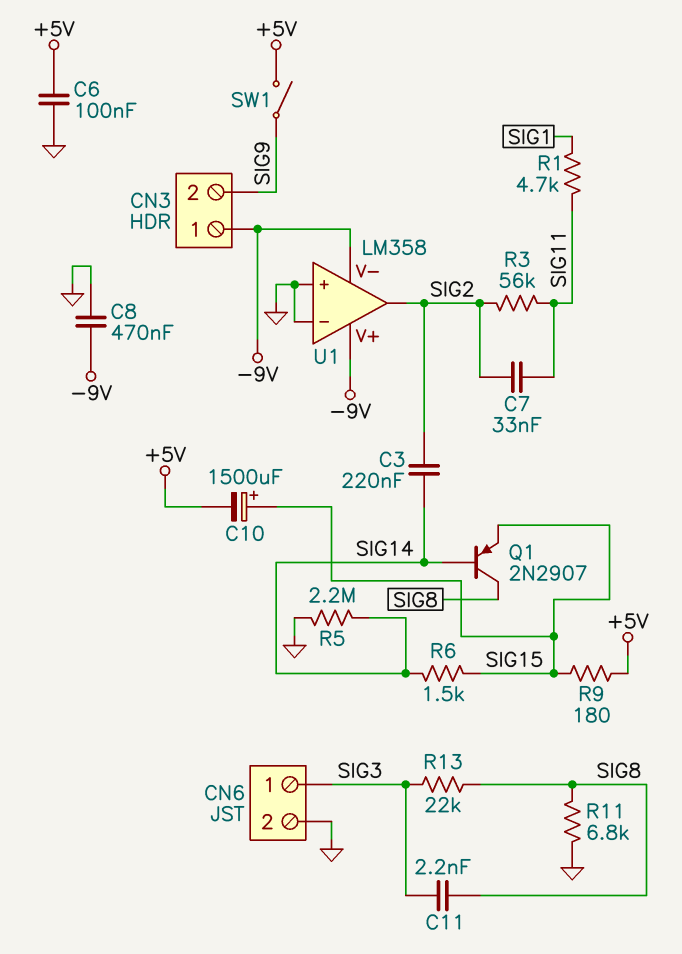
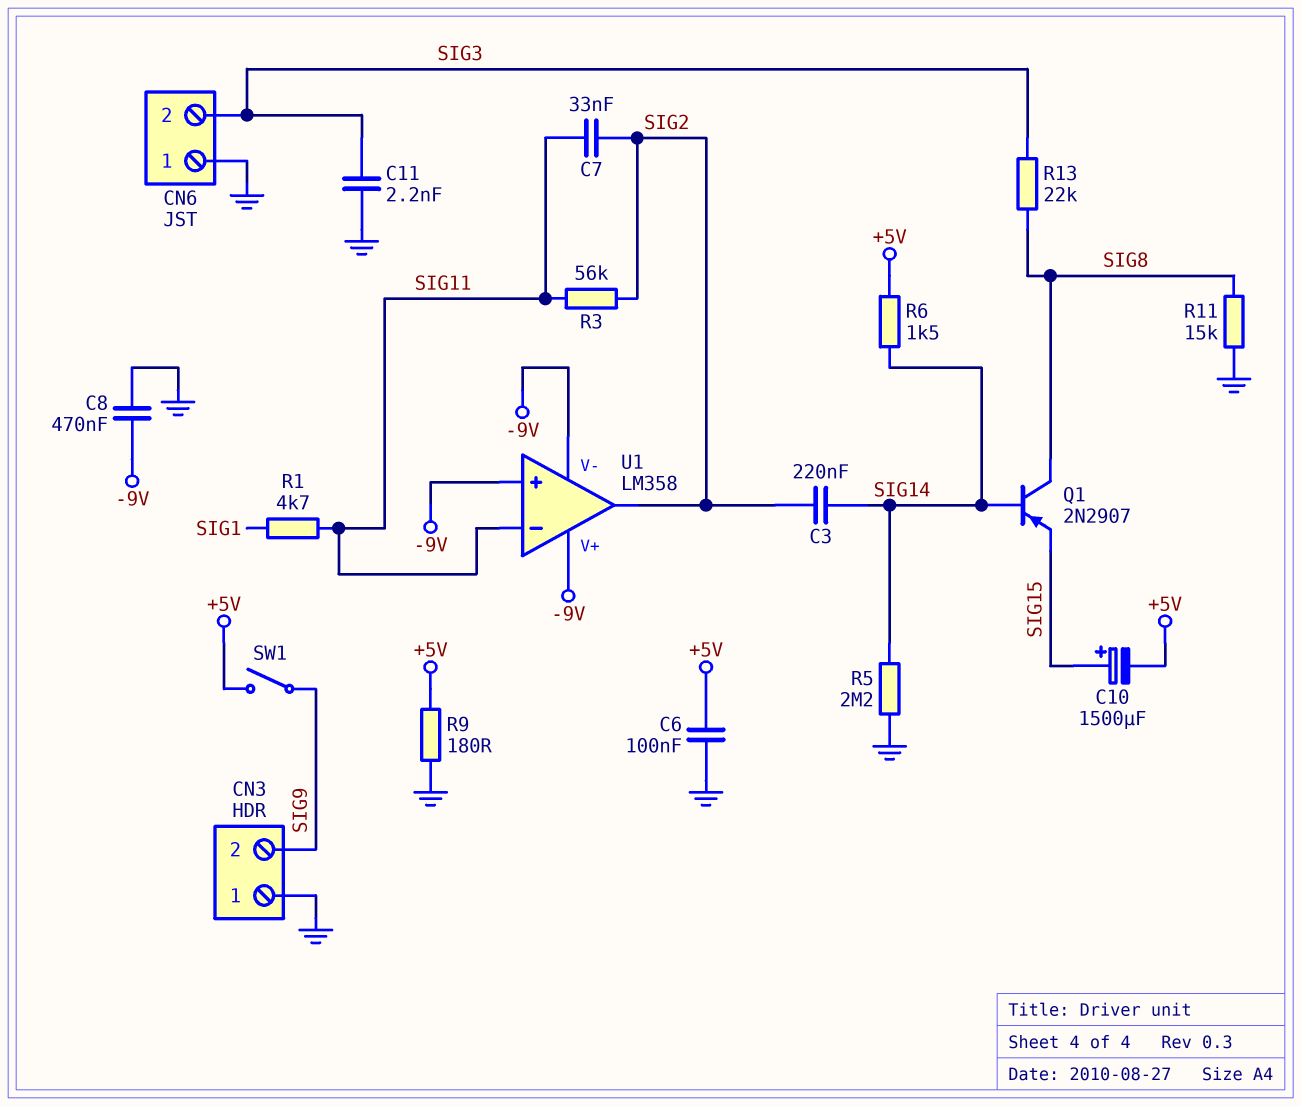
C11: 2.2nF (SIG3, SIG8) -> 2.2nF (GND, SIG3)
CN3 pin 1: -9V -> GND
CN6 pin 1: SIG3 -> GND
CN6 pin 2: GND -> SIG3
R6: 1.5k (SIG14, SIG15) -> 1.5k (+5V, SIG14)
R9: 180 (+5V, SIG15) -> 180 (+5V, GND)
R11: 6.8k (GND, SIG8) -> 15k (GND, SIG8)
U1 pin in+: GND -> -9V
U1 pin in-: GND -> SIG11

* * *

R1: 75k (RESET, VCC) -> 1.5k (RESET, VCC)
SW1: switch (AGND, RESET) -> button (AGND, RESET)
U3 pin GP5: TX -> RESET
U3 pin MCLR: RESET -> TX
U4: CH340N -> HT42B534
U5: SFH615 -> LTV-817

** Exercise prompt **
Show every line above in which the word "RESET" appears.

** Result for this exercise **
R1: 75k (RESET, VCC) -> 1.5k (RESET, VCC)
SW1: switch (AGND, RESET) -> button (AGND, RESET)
U3 pin GP5: TX -> RESET
U3 pin MCLR: RESET -> TX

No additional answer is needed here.